Exercise brief: Copy each line below in which the word "turned" occurs.

Source material:
──────────

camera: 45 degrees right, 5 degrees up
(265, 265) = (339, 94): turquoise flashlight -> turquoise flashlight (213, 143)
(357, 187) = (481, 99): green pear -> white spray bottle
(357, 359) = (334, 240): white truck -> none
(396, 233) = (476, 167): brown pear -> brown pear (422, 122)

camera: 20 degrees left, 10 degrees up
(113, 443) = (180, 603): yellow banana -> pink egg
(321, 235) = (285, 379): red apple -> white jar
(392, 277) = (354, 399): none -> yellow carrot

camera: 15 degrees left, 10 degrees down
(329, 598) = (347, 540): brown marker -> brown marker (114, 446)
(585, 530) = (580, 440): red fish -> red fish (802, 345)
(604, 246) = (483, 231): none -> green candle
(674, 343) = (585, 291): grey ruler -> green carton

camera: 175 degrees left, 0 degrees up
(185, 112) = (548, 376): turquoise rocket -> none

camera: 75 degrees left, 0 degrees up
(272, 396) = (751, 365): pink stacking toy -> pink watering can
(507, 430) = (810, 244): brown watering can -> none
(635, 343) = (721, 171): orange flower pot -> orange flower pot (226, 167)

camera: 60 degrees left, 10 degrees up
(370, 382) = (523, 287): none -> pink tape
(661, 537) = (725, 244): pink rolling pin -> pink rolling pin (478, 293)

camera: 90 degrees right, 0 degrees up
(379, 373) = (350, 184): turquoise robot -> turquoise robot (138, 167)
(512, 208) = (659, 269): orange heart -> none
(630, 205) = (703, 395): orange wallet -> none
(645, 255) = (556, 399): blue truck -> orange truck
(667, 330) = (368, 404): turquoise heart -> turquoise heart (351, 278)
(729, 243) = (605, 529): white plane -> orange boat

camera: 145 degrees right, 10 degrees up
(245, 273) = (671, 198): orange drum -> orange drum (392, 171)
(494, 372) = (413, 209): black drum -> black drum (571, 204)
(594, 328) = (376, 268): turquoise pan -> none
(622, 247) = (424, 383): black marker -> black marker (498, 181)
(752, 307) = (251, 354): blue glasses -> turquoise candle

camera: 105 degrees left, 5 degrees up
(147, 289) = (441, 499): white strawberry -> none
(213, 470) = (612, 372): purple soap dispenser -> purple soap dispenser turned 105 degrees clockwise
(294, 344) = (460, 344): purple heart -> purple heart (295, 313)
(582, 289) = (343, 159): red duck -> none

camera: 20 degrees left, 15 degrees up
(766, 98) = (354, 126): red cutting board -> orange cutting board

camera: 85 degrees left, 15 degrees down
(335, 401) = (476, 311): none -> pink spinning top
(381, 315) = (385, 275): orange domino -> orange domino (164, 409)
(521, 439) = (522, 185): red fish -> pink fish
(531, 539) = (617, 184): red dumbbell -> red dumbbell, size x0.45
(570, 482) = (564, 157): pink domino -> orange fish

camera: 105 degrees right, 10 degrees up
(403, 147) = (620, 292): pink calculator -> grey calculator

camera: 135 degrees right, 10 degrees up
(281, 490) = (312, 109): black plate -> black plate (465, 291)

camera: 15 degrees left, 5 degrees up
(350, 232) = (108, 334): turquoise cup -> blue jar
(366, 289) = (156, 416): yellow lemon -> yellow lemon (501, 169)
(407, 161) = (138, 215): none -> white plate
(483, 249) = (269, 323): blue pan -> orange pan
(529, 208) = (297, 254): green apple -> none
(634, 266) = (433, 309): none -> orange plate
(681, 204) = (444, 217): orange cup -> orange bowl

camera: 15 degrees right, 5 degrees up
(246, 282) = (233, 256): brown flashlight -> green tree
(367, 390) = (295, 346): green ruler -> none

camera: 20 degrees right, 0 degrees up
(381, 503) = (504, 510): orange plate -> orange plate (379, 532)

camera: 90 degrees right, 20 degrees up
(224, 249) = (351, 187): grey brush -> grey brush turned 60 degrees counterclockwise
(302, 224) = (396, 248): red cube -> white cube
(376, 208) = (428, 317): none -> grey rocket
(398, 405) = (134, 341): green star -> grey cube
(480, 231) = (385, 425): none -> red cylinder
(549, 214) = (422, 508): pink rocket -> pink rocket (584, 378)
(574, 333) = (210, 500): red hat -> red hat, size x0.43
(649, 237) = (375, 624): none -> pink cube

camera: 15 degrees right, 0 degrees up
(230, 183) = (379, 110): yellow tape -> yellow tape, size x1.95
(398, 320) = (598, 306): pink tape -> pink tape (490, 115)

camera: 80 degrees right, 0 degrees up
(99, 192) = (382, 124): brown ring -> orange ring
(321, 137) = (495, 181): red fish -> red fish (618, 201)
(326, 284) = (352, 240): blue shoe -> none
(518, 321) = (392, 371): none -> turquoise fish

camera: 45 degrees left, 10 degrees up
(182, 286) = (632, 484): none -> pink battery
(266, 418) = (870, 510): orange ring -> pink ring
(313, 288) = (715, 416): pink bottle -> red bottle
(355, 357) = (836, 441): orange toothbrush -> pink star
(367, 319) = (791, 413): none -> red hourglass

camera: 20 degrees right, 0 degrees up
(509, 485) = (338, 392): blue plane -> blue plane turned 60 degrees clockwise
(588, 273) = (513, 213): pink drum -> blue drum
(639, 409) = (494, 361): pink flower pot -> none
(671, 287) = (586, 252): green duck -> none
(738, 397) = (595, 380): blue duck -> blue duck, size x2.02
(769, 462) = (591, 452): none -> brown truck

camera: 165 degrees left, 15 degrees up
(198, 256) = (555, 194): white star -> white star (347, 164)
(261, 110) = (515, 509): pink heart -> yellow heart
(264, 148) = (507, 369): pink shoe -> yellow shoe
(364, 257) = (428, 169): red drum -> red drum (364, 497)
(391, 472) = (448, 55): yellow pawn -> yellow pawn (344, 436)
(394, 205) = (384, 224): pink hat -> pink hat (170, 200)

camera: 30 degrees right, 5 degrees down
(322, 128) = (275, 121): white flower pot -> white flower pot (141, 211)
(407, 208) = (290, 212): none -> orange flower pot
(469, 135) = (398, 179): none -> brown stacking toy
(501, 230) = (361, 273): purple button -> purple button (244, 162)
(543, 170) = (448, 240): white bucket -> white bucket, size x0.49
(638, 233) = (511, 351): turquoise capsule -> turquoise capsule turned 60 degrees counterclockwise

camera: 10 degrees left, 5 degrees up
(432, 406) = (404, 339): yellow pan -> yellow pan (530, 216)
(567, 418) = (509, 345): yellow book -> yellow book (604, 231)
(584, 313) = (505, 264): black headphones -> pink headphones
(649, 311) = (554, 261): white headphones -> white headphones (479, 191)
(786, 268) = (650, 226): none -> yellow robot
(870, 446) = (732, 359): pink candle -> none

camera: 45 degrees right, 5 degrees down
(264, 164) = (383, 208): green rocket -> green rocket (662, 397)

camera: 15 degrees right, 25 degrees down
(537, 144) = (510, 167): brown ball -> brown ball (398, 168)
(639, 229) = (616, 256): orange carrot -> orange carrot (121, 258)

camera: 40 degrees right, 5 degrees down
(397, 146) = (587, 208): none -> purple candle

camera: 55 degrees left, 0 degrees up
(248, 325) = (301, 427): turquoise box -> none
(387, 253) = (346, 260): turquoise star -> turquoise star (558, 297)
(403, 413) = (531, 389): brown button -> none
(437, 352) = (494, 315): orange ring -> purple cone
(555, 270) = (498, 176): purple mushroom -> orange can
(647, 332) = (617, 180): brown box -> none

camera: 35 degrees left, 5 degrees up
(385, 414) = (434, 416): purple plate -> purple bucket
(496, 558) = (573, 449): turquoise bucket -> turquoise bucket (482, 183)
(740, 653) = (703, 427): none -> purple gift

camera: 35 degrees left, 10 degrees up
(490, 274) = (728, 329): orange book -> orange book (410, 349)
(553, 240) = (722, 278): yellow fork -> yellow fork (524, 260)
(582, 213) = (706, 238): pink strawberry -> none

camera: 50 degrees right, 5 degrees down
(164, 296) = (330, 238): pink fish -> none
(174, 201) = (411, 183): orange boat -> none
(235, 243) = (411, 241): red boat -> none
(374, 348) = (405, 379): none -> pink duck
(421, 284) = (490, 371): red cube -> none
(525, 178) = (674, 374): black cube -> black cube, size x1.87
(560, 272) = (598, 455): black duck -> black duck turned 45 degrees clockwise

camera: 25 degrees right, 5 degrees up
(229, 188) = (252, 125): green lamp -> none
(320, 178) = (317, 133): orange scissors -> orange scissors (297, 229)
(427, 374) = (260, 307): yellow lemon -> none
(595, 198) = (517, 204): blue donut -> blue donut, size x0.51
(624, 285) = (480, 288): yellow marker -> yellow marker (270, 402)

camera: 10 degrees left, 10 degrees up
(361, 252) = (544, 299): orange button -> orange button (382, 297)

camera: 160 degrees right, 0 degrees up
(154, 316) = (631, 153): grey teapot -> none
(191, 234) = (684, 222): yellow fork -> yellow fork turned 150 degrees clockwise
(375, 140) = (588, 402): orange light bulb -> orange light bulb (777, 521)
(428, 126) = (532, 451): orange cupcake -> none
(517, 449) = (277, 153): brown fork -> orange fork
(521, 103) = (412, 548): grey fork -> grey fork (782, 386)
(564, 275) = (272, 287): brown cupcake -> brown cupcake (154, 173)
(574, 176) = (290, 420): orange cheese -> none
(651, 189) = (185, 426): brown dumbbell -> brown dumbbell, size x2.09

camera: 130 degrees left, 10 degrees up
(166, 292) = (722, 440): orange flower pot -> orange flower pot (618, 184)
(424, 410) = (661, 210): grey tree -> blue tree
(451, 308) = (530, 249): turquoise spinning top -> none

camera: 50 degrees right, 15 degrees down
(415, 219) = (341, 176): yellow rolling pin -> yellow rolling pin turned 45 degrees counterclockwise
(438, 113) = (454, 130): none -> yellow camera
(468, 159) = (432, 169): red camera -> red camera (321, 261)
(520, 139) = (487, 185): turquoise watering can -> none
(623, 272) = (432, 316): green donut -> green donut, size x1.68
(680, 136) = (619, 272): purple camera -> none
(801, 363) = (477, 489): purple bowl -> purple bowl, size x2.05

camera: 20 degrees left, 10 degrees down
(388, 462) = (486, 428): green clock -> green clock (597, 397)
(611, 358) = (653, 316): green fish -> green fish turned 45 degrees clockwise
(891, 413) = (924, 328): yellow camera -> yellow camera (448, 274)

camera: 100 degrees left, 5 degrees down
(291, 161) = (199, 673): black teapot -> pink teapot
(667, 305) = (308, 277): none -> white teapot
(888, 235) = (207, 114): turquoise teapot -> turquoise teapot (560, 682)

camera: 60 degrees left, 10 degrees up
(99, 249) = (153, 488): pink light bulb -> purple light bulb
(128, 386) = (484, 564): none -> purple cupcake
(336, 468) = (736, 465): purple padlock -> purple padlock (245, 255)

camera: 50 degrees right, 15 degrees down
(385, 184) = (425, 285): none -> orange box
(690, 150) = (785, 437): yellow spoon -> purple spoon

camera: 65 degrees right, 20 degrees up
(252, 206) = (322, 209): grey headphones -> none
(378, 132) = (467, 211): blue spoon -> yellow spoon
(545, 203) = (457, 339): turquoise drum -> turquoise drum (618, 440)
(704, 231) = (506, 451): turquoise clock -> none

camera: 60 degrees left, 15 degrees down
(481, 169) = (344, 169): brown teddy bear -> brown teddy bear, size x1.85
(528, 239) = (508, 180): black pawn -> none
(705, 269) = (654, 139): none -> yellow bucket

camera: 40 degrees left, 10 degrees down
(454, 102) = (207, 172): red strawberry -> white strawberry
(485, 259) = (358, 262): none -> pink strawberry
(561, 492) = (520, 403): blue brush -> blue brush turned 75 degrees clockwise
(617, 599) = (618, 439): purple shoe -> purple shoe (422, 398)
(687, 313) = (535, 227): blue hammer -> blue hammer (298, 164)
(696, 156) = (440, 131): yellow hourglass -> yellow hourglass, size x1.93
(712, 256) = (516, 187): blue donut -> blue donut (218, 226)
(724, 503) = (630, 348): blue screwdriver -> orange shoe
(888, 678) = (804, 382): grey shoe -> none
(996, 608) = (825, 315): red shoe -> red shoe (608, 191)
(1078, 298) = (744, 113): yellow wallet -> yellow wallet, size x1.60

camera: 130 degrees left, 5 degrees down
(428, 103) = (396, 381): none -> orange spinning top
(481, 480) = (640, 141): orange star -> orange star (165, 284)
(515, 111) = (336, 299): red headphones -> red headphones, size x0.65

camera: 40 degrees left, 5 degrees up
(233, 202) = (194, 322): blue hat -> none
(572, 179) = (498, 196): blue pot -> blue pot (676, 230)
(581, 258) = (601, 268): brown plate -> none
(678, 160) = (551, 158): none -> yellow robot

──────────

Completed task:
(213, 470) = (612, 372): purple soap dispenser -> purple soap dispenser turned 105 degrees clockwise
(224, 249) = (351, 187): grey brush -> grey brush turned 60 degrees counterclockwise
(509, 485) = (338, 392): blue plane -> blue plane turned 60 degrees clockwise
(638, 233) = (511, 351): turquoise capsule -> turquoise capsule turned 60 degrees counterclockwise
(560, 272) = (598, 455): black duck -> black duck turned 45 degrees clockwise
(191, 234) = (684, 222): yellow fork -> yellow fork turned 150 degrees clockwise
(415, 219) = (341, 176): yellow rolling pin -> yellow rolling pin turned 45 degrees counterclockwise
(611, 358) = (653, 316): green fish -> green fish turned 45 degrees clockwise
(561, 492) = (520, 403): blue brush -> blue brush turned 75 degrees clockwise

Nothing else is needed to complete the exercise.